Assignment:
Images are not part of the copy; write out the rest of the data exactly as given.

Colored object listings:
BEGIN
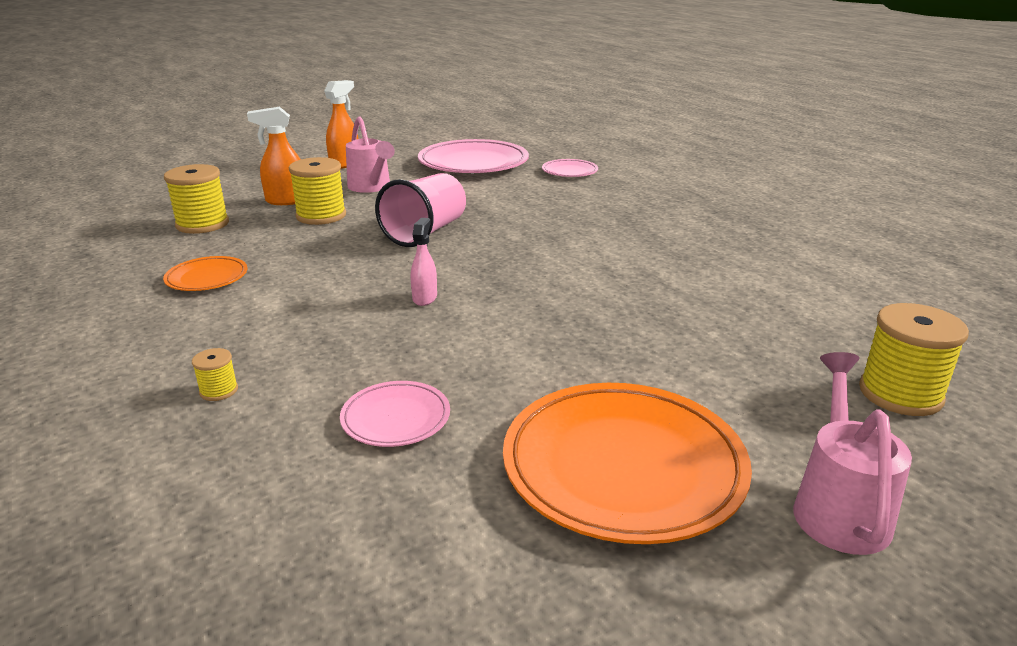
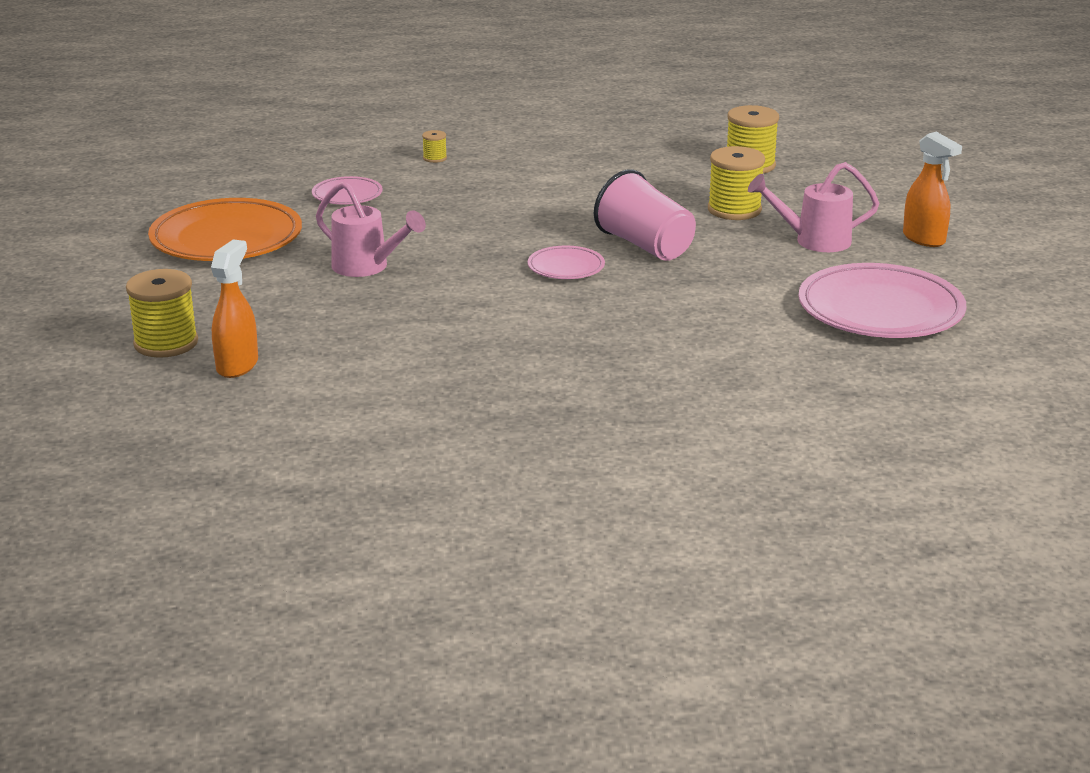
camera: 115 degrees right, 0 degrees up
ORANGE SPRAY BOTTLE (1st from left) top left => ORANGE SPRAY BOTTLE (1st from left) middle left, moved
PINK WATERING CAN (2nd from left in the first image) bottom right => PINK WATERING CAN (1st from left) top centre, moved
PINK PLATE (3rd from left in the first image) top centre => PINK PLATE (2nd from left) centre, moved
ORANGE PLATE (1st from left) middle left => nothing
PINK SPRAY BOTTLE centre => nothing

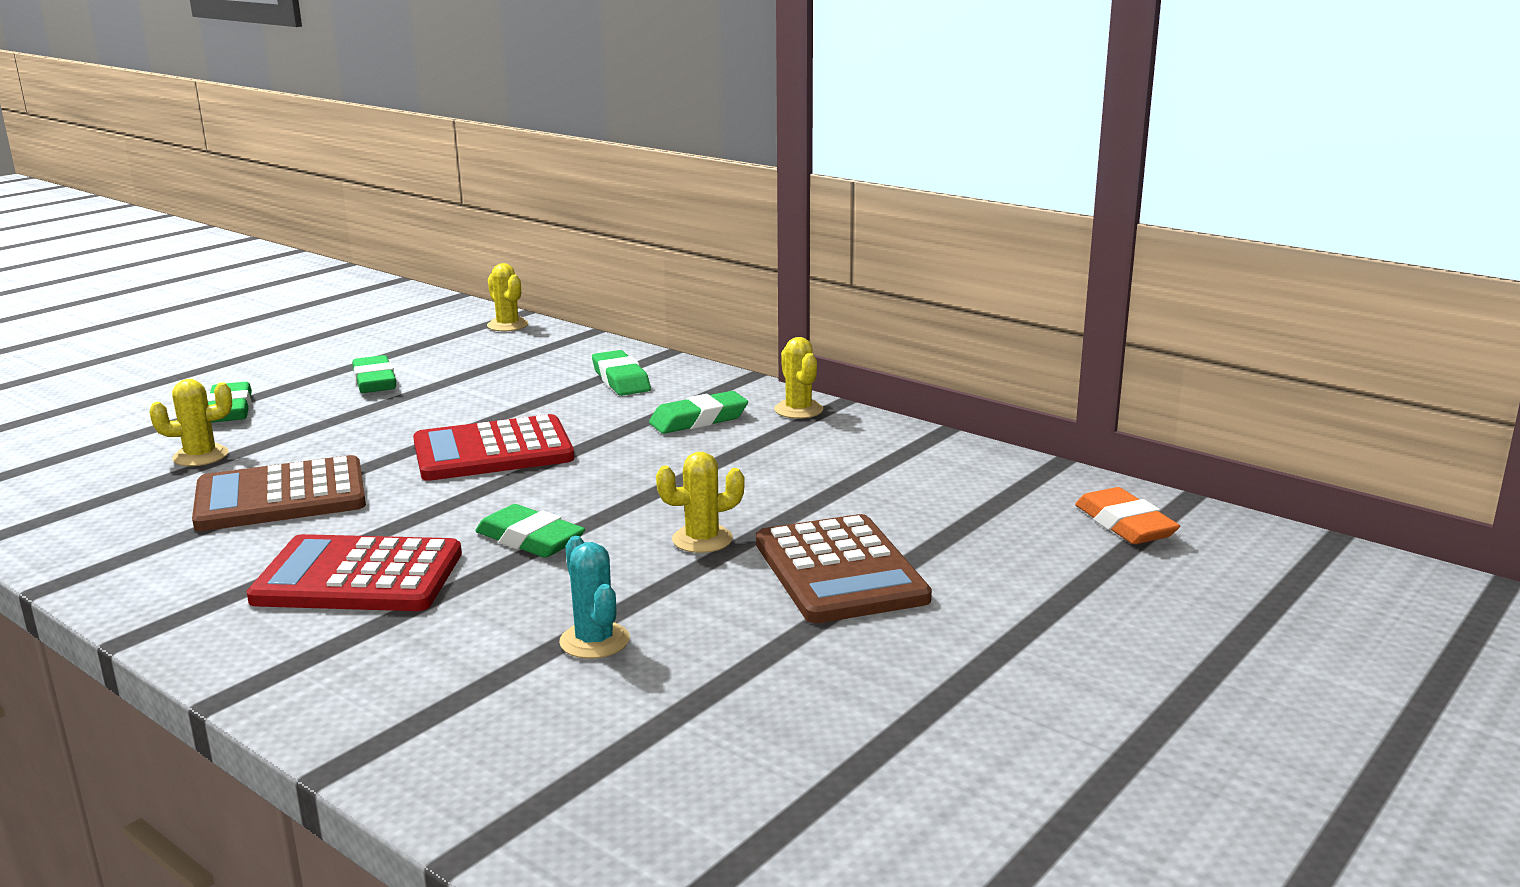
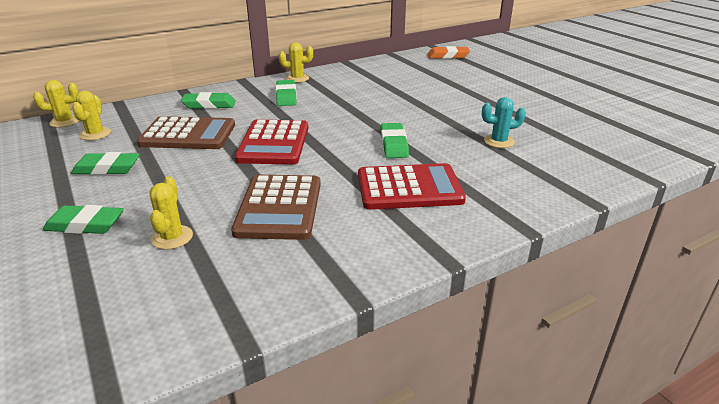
camera: 70 degrees left, 10 degrees up
YELLOW CACTUS (3rd from left in the first image) centre => YELLOW CACTUS (2nd from left) top left, moved
BROWN CALCULATOR (2nd from left in the first image) centre => BROWN CALCULATOR (1st from left) top left, moved
RED CALCULATOR (1st from left in the first image) middle left => RED CALCULATOR (2nd from left) centre, 120 degrees counterclockwise
GREEN ERASER (3rd from left in the first image) centre => GREEN ERASER (5th from left) centre, 60 degrees counterclockwise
END
Result of the task:
camera: 115 degrees right, 0 degrees up
ORANGE SPRAY BOTTLE (1st from left) top left => ORANGE SPRAY BOTTLE (1st from left) middle left, moved
PINK WATERING CAN (2nd from left in the first image) bottom right => PINK WATERING CAN (1st from left) top centre, moved
PINK PLATE (3rd from left in the first image) top centre => PINK PLATE (2nd from left) centre, moved
ORANGE PLATE (1st from left) middle left => nothing
PINK SPRAY BOTTLE centre => nothing

camera: 70 degrees left, 10 degrees up
YELLOW CACTUS (3rd from left in the first image) centre => YELLOW CACTUS (2nd from left) top left, moved
BROWN CALCULATOR (2nd from left in the first image) centre => BROWN CALCULATOR (1st from left) top left, moved
RED CALCULATOR (1st from left in the first image) middle left => RED CALCULATOR (2nd from left) centre, 120 degrees counterclockwise
GREEN ERASER (3rd from left in the first image) centre => GREEN ERASER (5th from left) centre, 60 degrees counterclockwise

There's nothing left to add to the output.